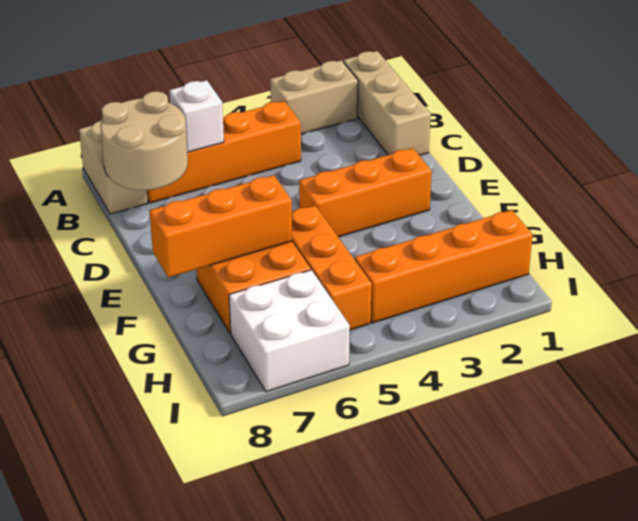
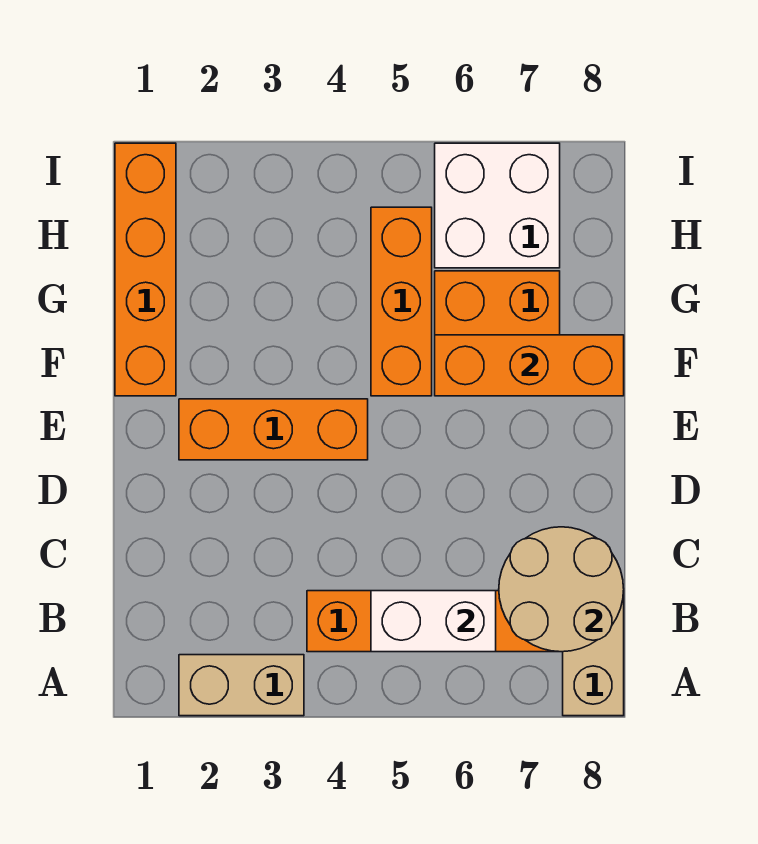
tan brick A1:C1 level 1 -> none
white brick B6 level 2 -> white brick B5:B6 level 2
orange brick H1:H4 level 1 -> orange brick F1:I1 level 1

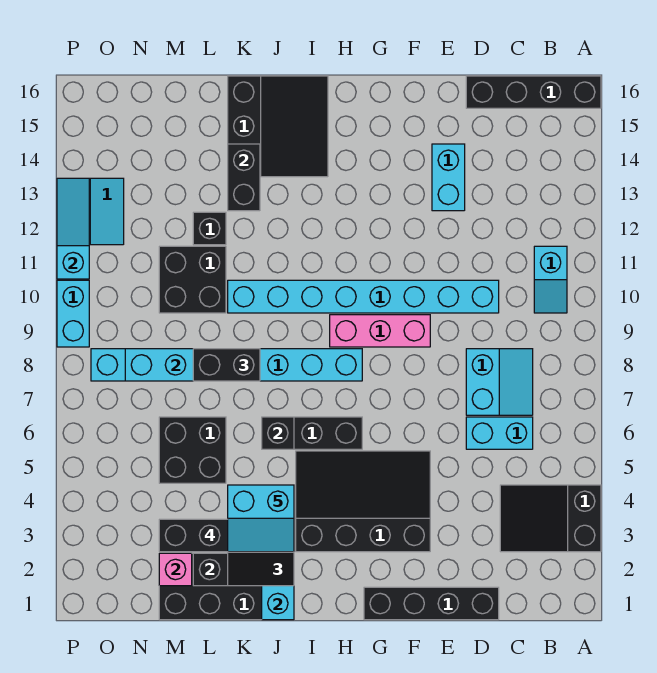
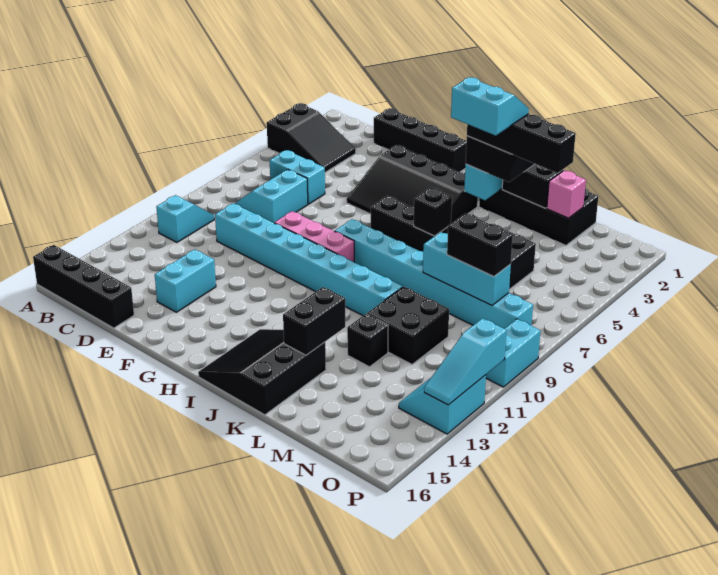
black brick K8:L8 level 3 -> black brick M8:N8 level 3

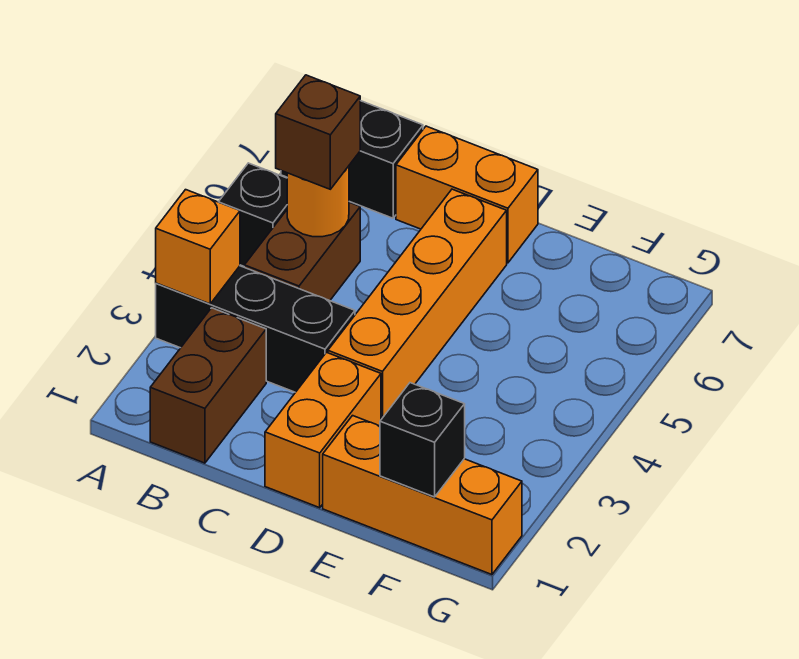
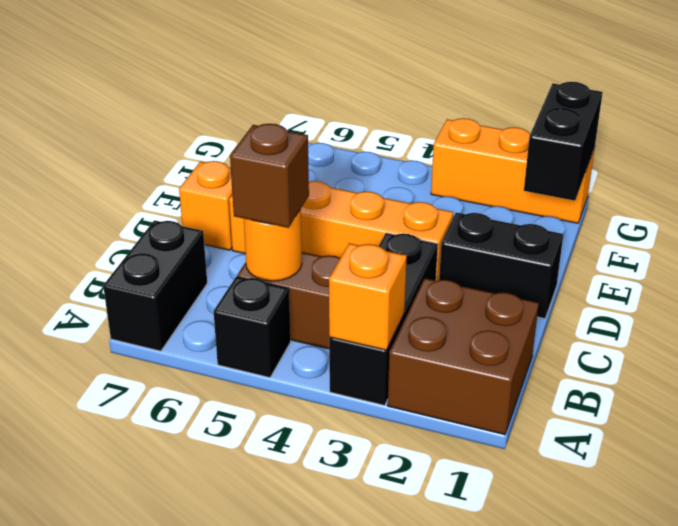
brown brick B1:B2 level 1 -> brown brick A1:B2 level 1
orange brick C7:D7 level 1 -> orange brick D7 level 1
orange brick D1:D2 level 1 -> black brick D1:D2 level 1
orange brick E1:G1 level 1 -> orange brick G1:G3 level 1
black brick F1 level 2 -> black brick F1:G1 level 2

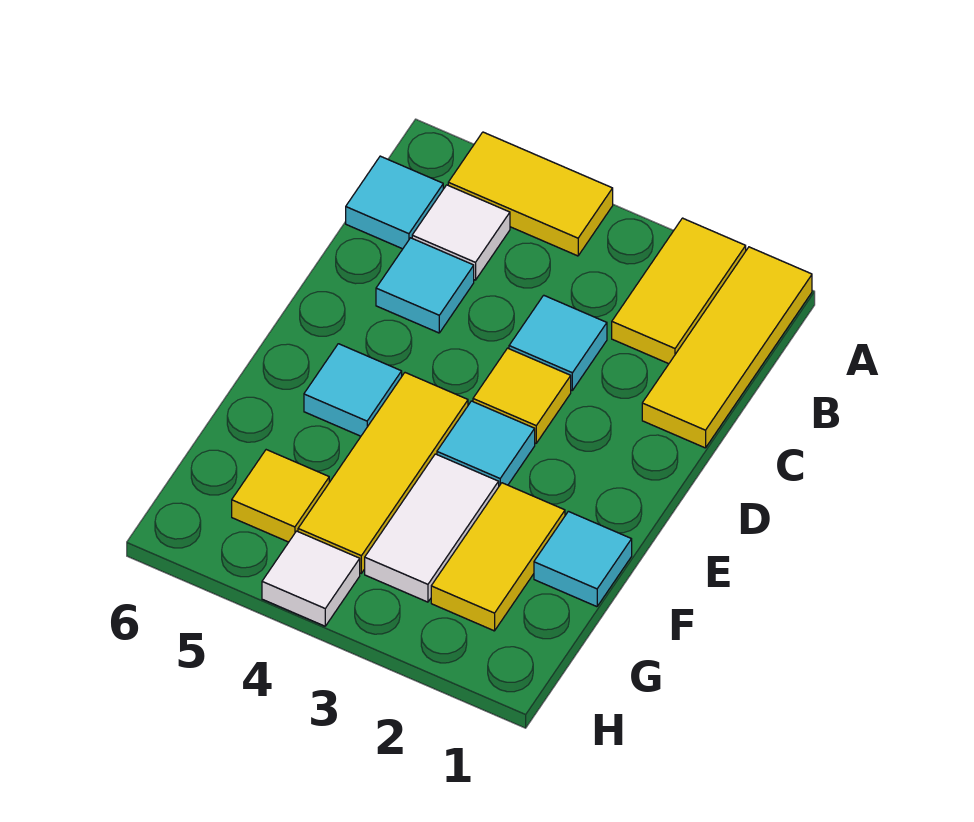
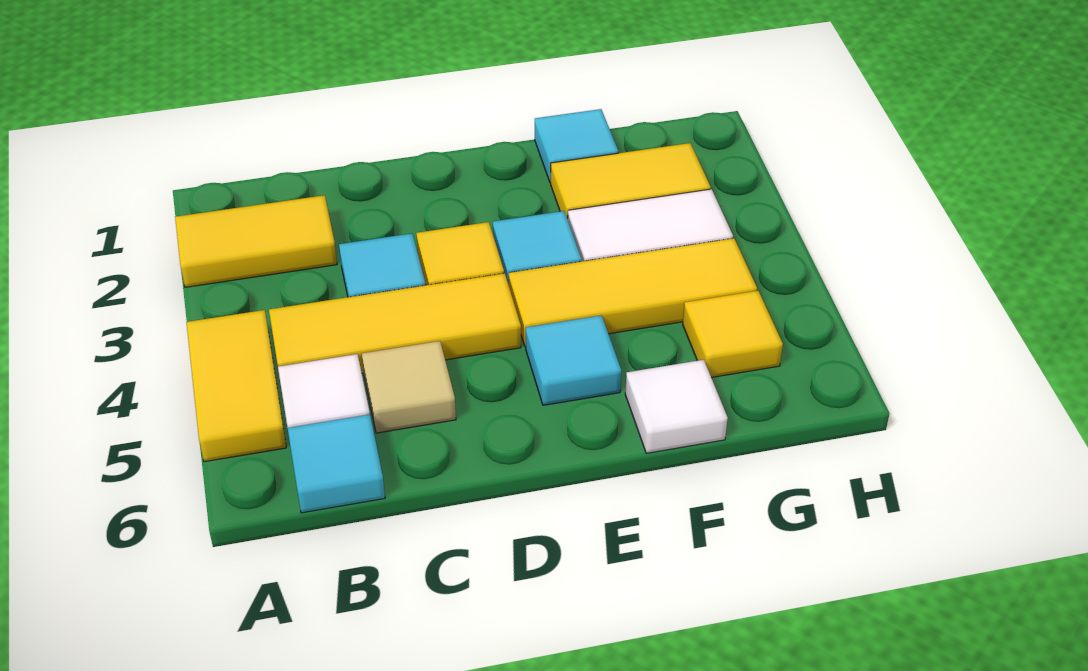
yellow tile A1:C1 level 1 -> yellow tile B4:D4 level 1
cyan tile C5 level 1 -> tan tile C5 level 1
white tile H4 level 1 -> white tile F6 level 1

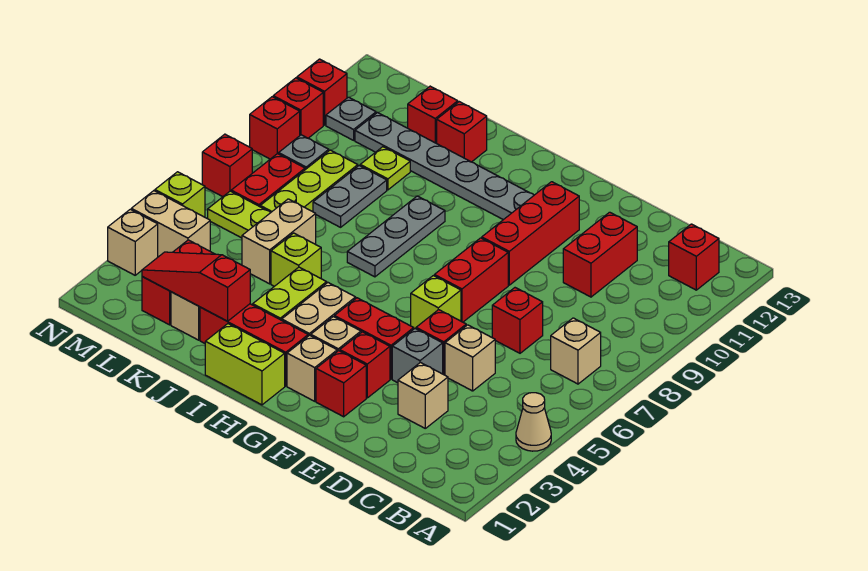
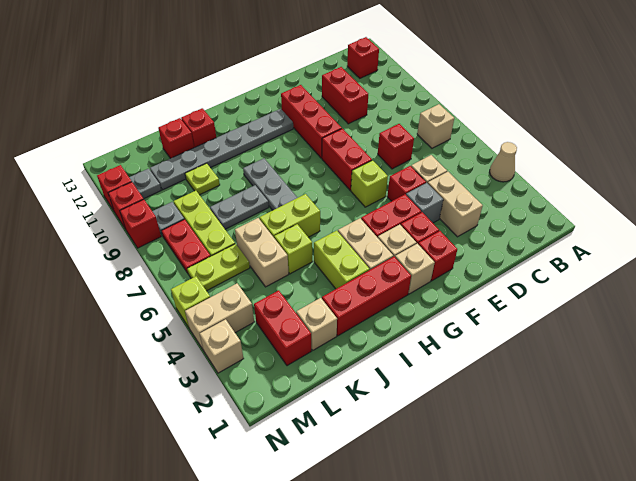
tan brick D3 level 1 -> tan brick D3:D4 level 1
lime brick H1:I1 level 1 -> lime brick I6:J6 level 1
red slope J2:L2 level 2 top J -> none
grey plate K8:K9 level 1 -> grey plate J8:K8 level 1
red brick N7 level 1 -> none

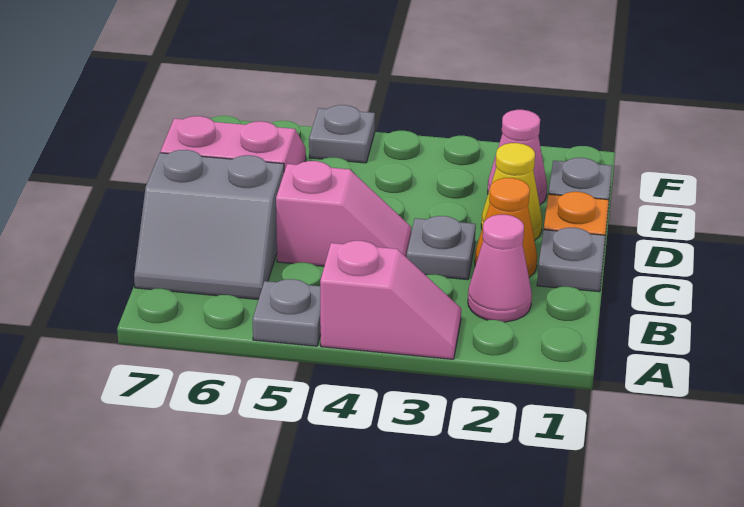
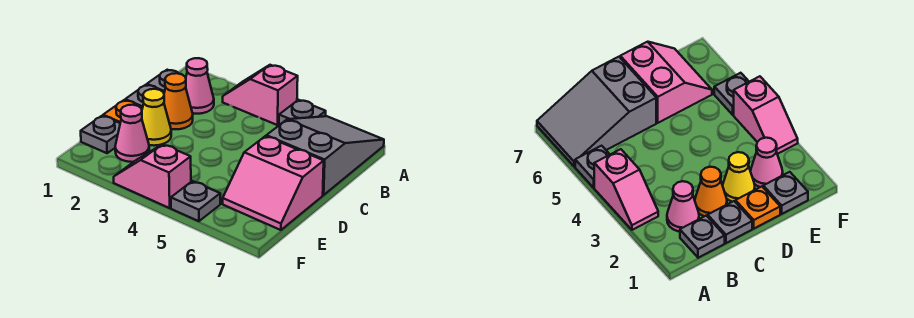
grey slope B6:C7 level 1 top C -> grey slope A6:C7 level 1 top C
grey plate C3 level 1 -> grey plate B1 level 1
pink slope C4:C5 level 1 top 5 -> pink slope F3:F4 level 1 top 4

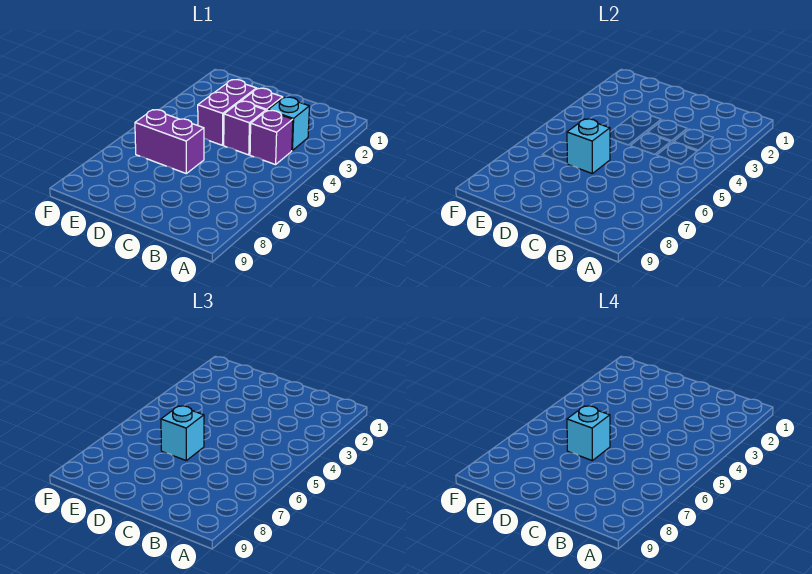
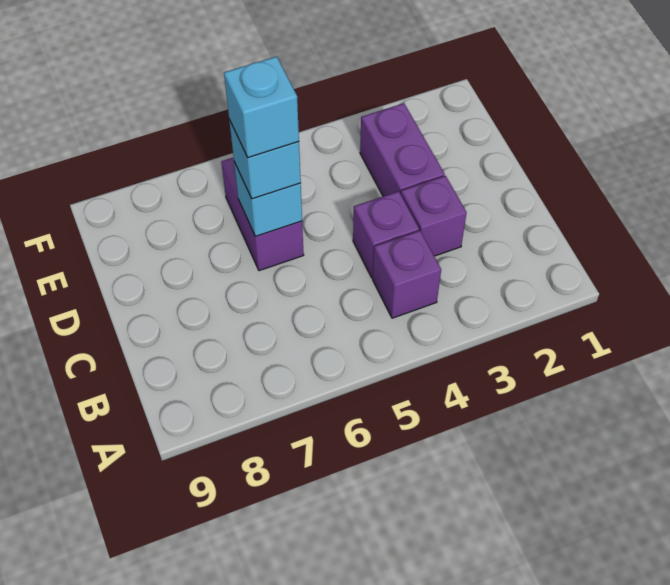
cyan brick B3 level 1 -> none
purple brick D3:D4 level 1 -> purple brick D3:E3 level 1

================================

• _EXERCISE INSTRUCTIONS_:
Your response must restate every record above exactly, with each picture omitted.

• _TASK RESPONSE_:
tan brick A1:C1 level 1 -> none
white brick B6 level 2 -> white brick B5:B6 level 2
orange brick H1:H4 level 1 -> orange brick F1:I1 level 1

black brick K8:L8 level 3 -> black brick M8:N8 level 3

brown brick B1:B2 level 1 -> brown brick A1:B2 level 1
orange brick C7:D7 level 1 -> orange brick D7 level 1
orange brick D1:D2 level 1 -> black brick D1:D2 level 1
orange brick E1:G1 level 1 -> orange brick G1:G3 level 1
black brick F1 level 2 -> black brick F1:G1 level 2

yellow tile A1:C1 level 1 -> yellow tile B4:D4 level 1
cyan tile C5 level 1 -> tan tile C5 level 1
white tile H4 level 1 -> white tile F6 level 1

tan brick D3 level 1 -> tan brick D3:D4 level 1
lime brick H1:I1 level 1 -> lime brick I6:J6 level 1
red slope J2:L2 level 2 top J -> none
grey plate K8:K9 level 1 -> grey plate J8:K8 level 1
red brick N7 level 1 -> none

grey slope B6:C7 level 1 top C -> grey slope A6:C7 level 1 top C
grey plate C3 level 1 -> grey plate B1 level 1
pink slope C4:C5 level 1 top 5 -> pink slope F3:F4 level 1 top 4

cyan brick B3 level 1 -> none
purple brick D3:D4 level 1 -> purple brick D3:E3 level 1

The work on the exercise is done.